(Dataset records)
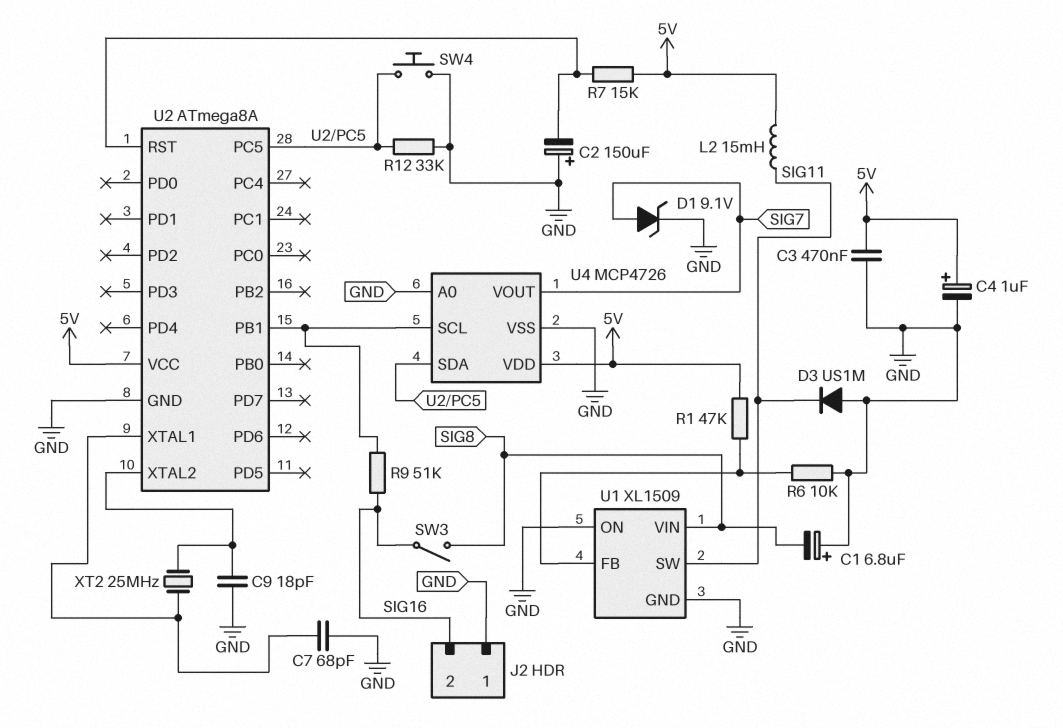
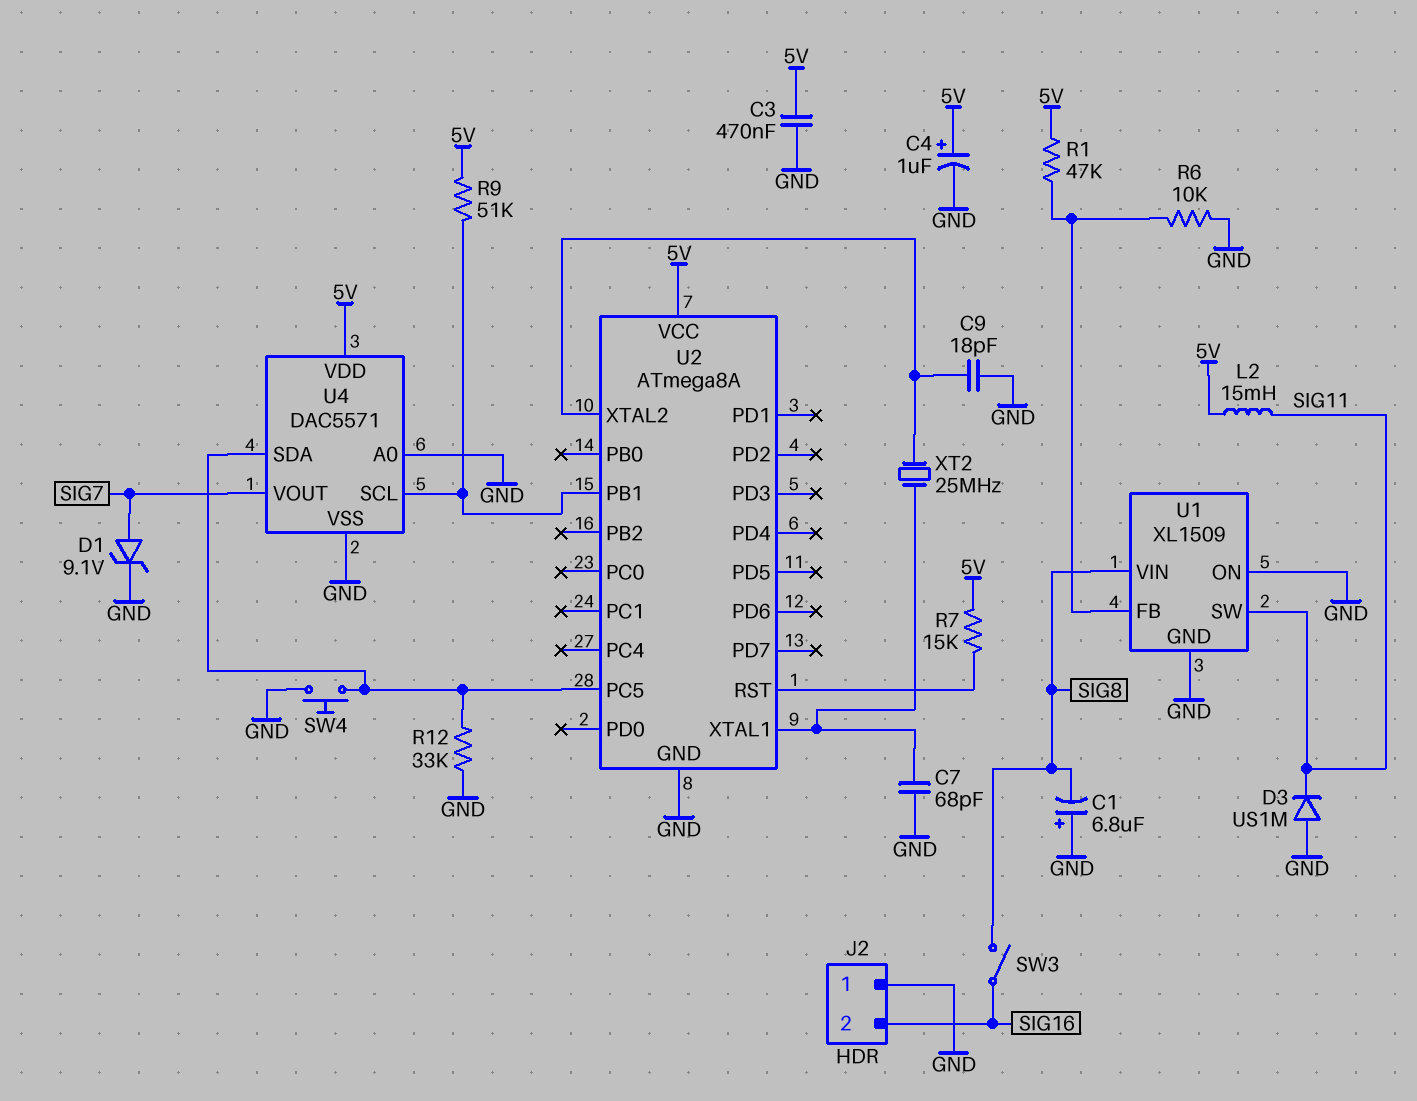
C2: 150uF (plus GND, minus U2/RST) -> none
R9: 51k (SIG16, U2/PB1) -> 51k (5V, U2/PB1)
U4: MCP4726 -> DAC5571

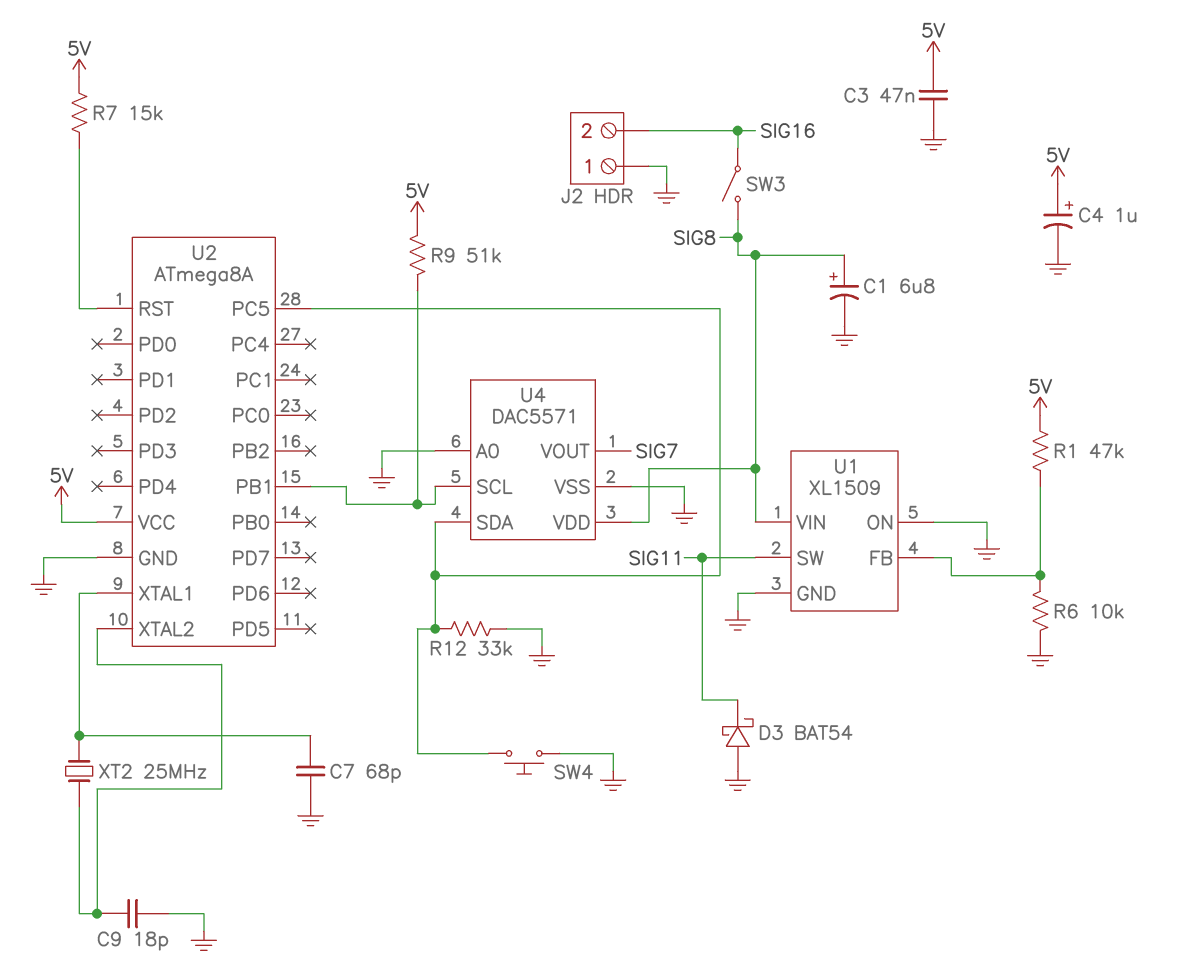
C1: 6.8uF (plus GND, minus SIG8) -> 6.8uF (plus SIG8, minus GND)
C3: 470nF (5V, GND) -> 47nF (5V, GND)
D1: zener 9.1V (A SIG7, K GND) -> none
D3: diode US1M (A GND, K SIG11) -> schottky BAT54 (A GND, K SIG11)
L2: 15mH (5V, SIG11) -> none
U4 pin VDD: 5V -> SIG8

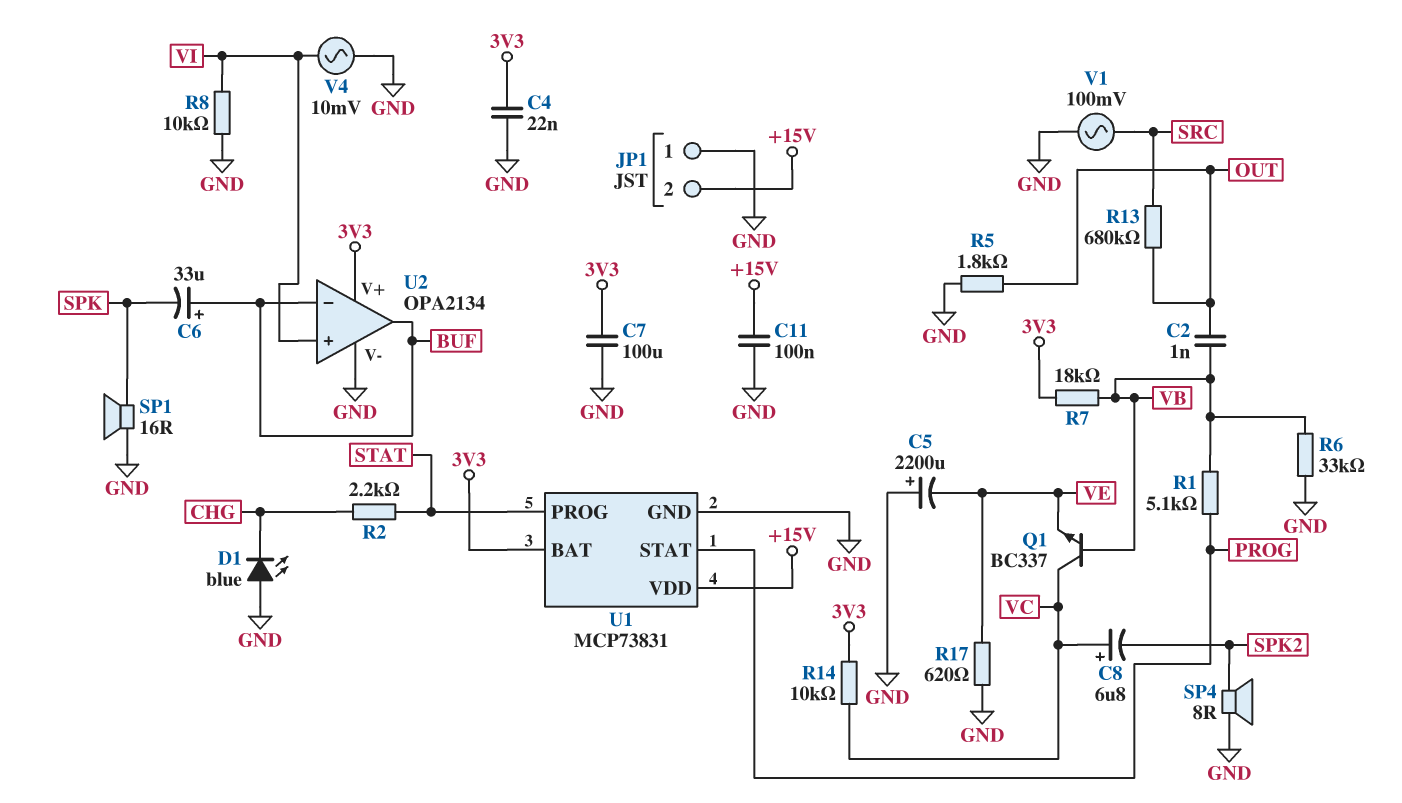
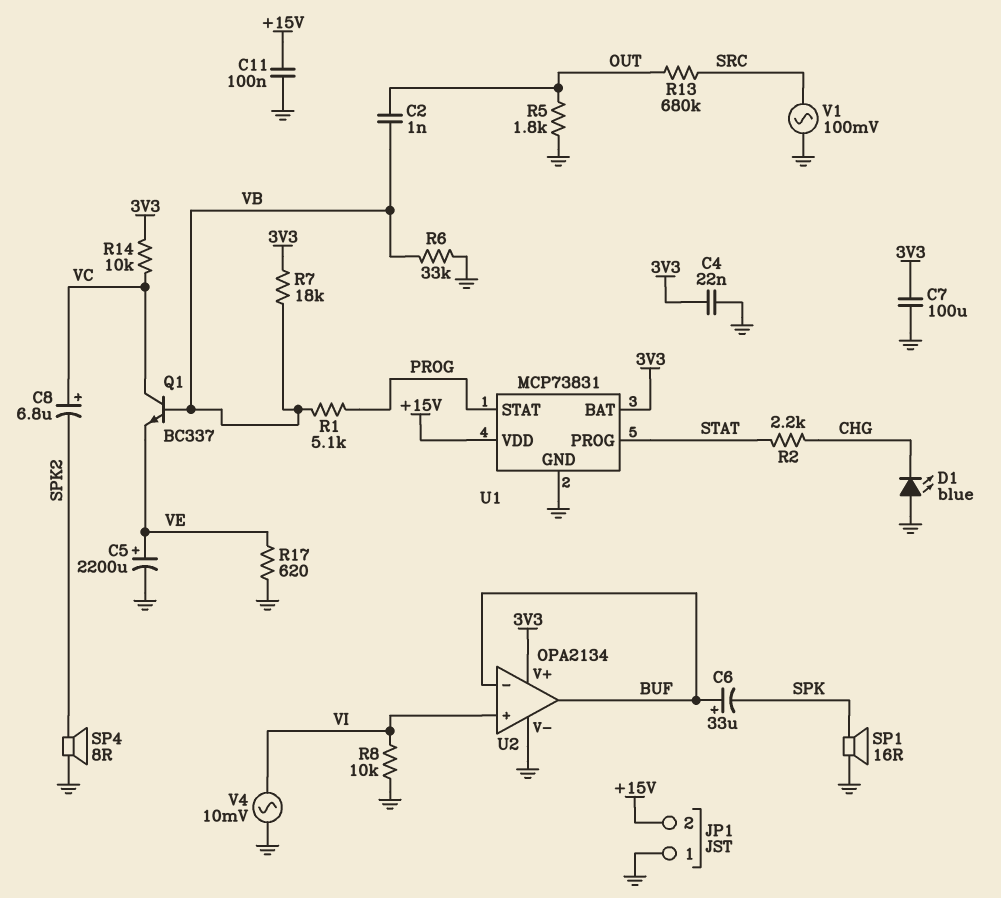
C5: 2200uF (plus GND, minus VE) -> 2200uF (plus VE, minus GND)

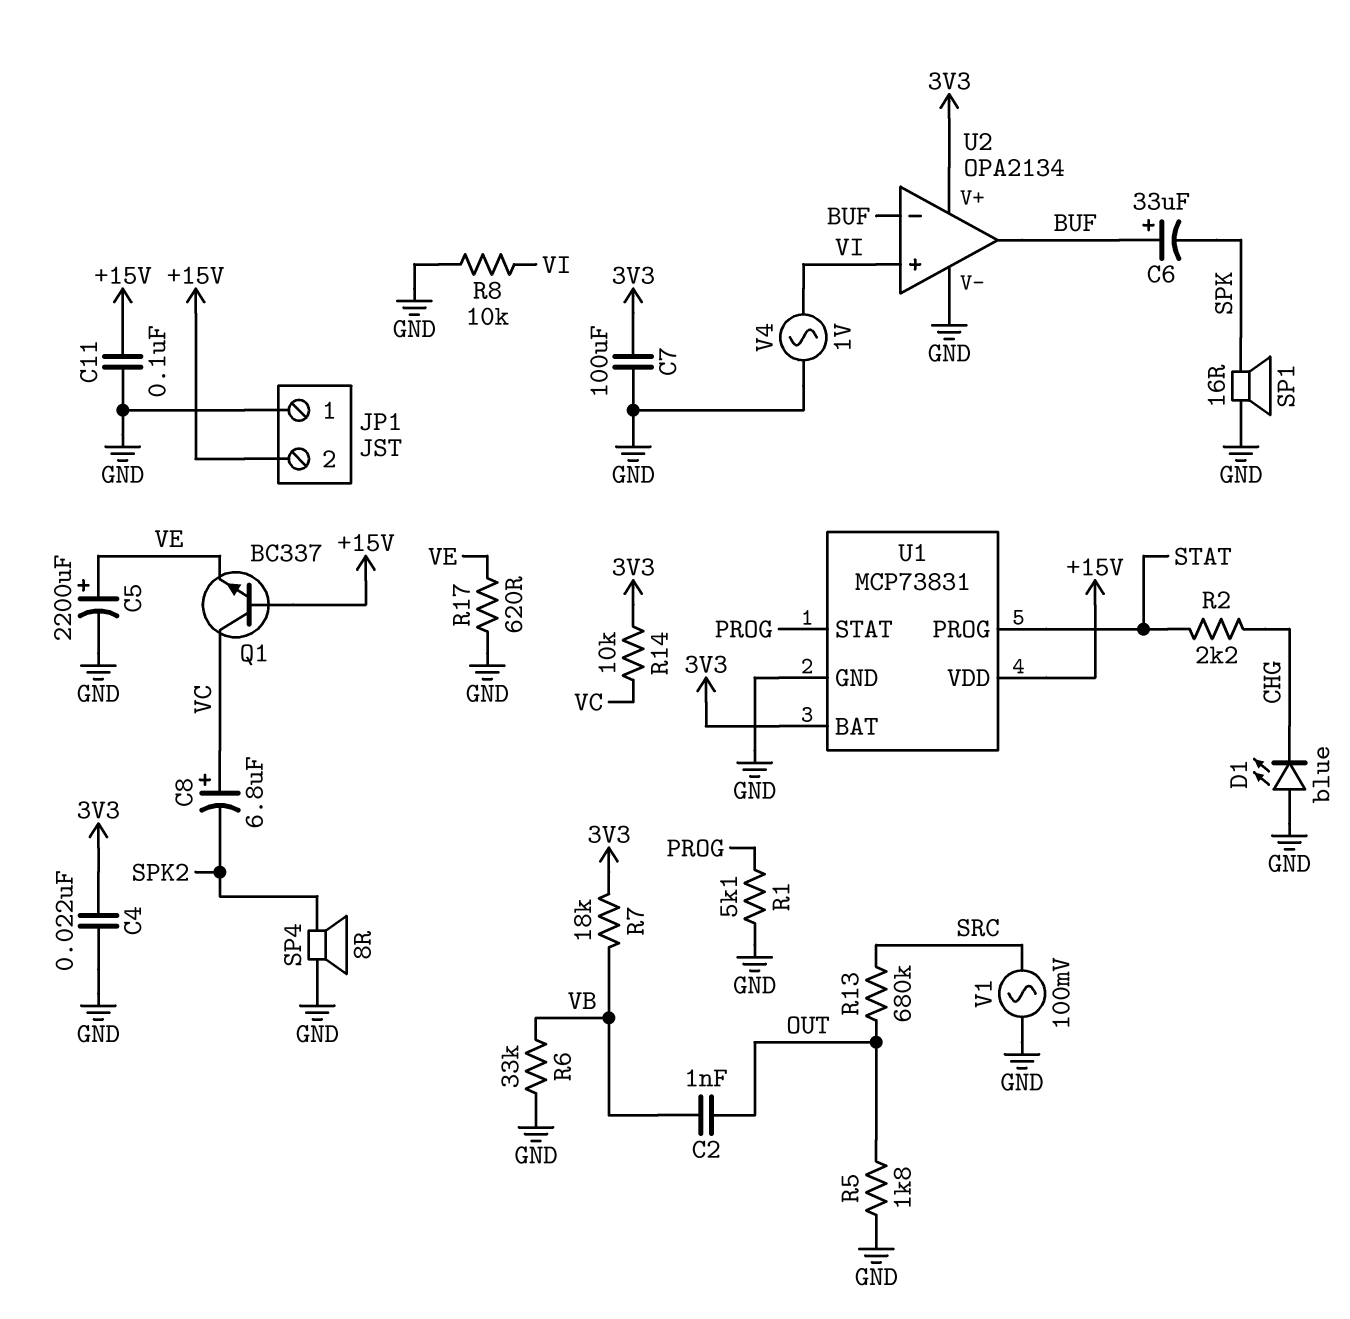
Q1: NPN BC337 (B VB, C VC, E VE) -> NPN BC337 (B +15V, C VC, E VE)
R1: 5.1k (PROG, VB) -> 5.1k (GND, PROG)
V4: AC 10mV (GND, VI) -> AC 1V (GND, VI)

> **Work to be completed**:
Give again, word for word, the line that contains "U4 pin VDD: 5V -> SIG8" and every line after it through the end of the entries; omit the pictures.

> **Answer for this exercise**:
U4 pin VDD: 5V -> SIG8

C5: 2200uF (plus GND, minus VE) -> 2200uF (plus VE, minus GND)

Q1: NPN BC337 (B VB, C VC, E VE) -> NPN BC337 (B +15V, C VC, E VE)
R1: 5.1k (PROG, VB) -> 5.1k (GND, PROG)
V4: AC 10mV (GND, VI) -> AC 1V (GND, VI)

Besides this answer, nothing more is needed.